Each line below must be reproduced exactly, though the pictures are to be dropped.
═════ Dataset extract
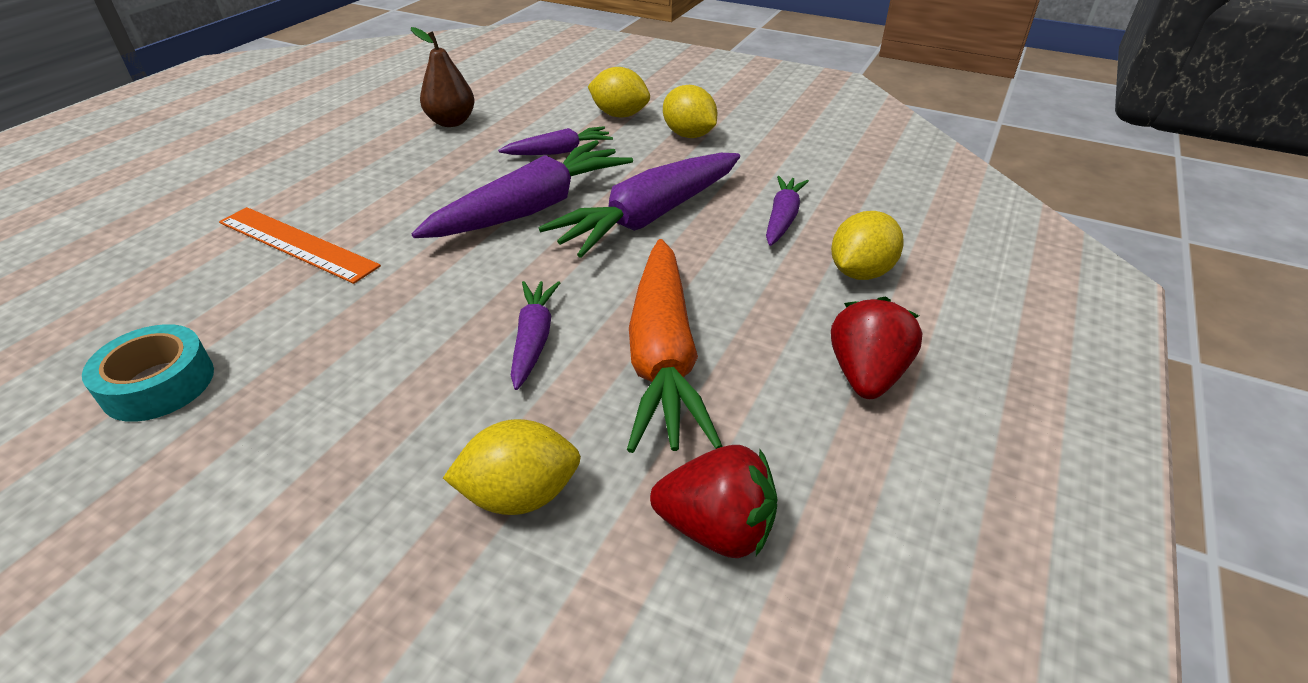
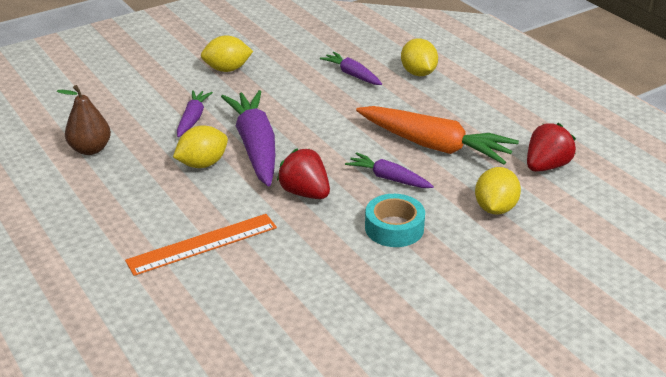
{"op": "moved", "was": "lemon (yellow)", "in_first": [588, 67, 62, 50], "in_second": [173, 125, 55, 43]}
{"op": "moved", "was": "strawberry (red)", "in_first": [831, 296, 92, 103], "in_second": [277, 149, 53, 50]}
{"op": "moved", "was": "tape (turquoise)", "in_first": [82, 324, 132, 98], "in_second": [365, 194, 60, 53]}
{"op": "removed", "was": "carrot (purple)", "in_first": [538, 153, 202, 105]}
══════════
## Solution:
{"op": "moved", "was": "lemon (yellow)", "in_first": [588, 67, 62, 50], "in_second": [173, 125, 55, 43]}
{"op": "moved", "was": "strawberry (red)", "in_first": [831, 296, 92, 103], "in_second": [277, 149, 53, 50]}
{"op": "moved", "was": "tape (turquoise)", "in_first": [82, 324, 132, 98], "in_second": [365, 194, 60, 53]}
{"op": "removed", "was": "carrot (purple)", "in_first": [538, 153, 202, 105]}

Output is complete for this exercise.